# Activity:
Leave out the images and repeat the listing below without a single change.

(Beginning of Supplied data)

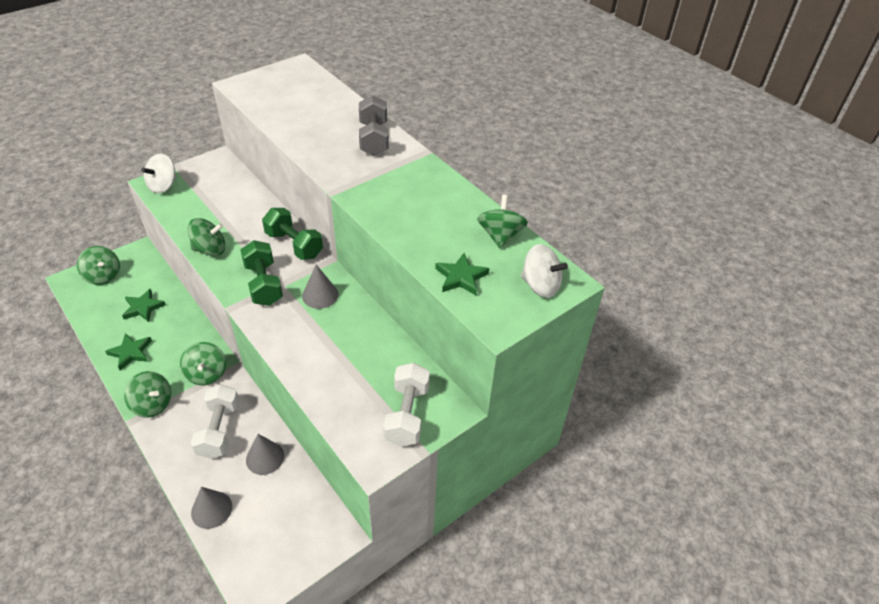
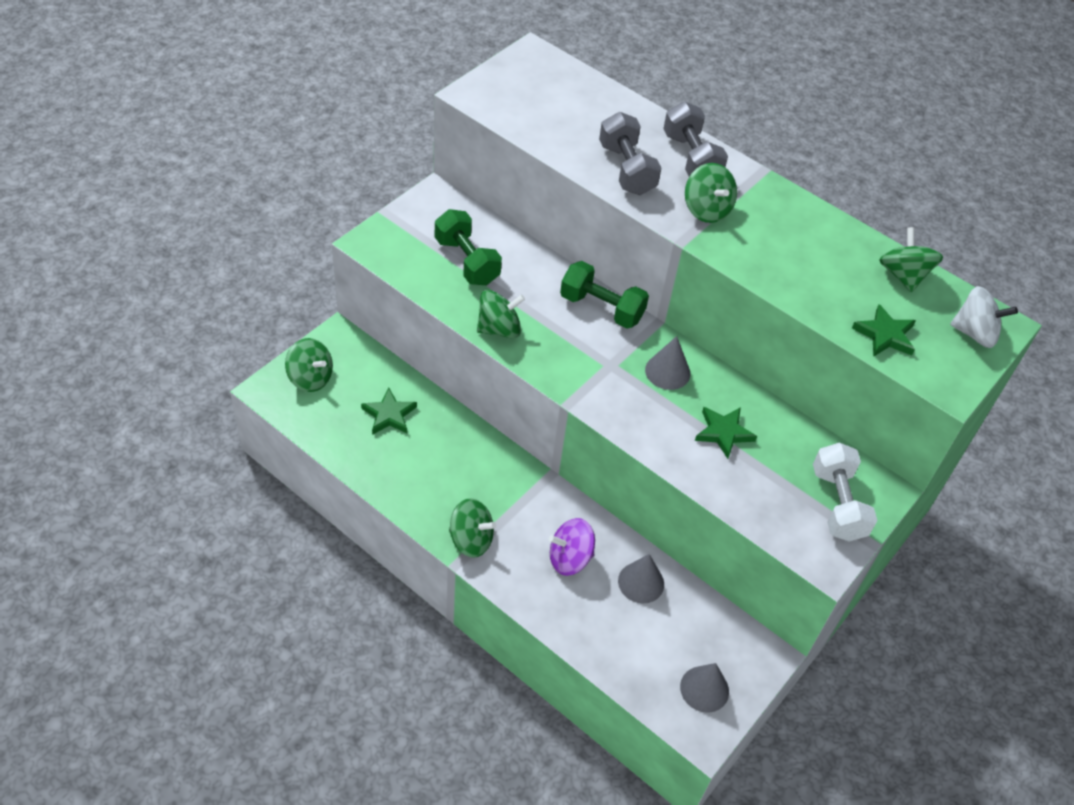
camera: 15 degrees left, 5 degrees up
green star [105,333,152,370] -> green star moved to [695,407,757,459]
white spinning top [141,153,176,193] -> none
green spinning top [180,342,226,385] -> green spinning top moved to [685,163,737,223]
white dumbbell [191,384,240,459] -> purple spinning top [549,518,595,576]
grey cone [191,487,232,529] -> grey cone moved to [680,663,729,713]
green dumbbell [240,240,283,306] -> green dumbbell moved to [435,209,502,285]
none -> grey dumbbell [599,112,661,195]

(End of Supplied data)

# Written answer:
camera: 15 degrees left, 5 degrees up
green star [105,333,152,370] -> green star moved to [695,407,757,459]
white spinning top [141,153,176,193] -> none
green spinning top [180,342,226,385] -> green spinning top moved to [685,163,737,223]
white dumbbell [191,384,240,459] -> purple spinning top [549,518,595,576]
grey cone [191,487,232,529] -> grey cone moved to [680,663,729,713]
green dumbbell [240,240,283,306] -> green dumbbell moved to [435,209,502,285]
none -> grey dumbbell [599,112,661,195]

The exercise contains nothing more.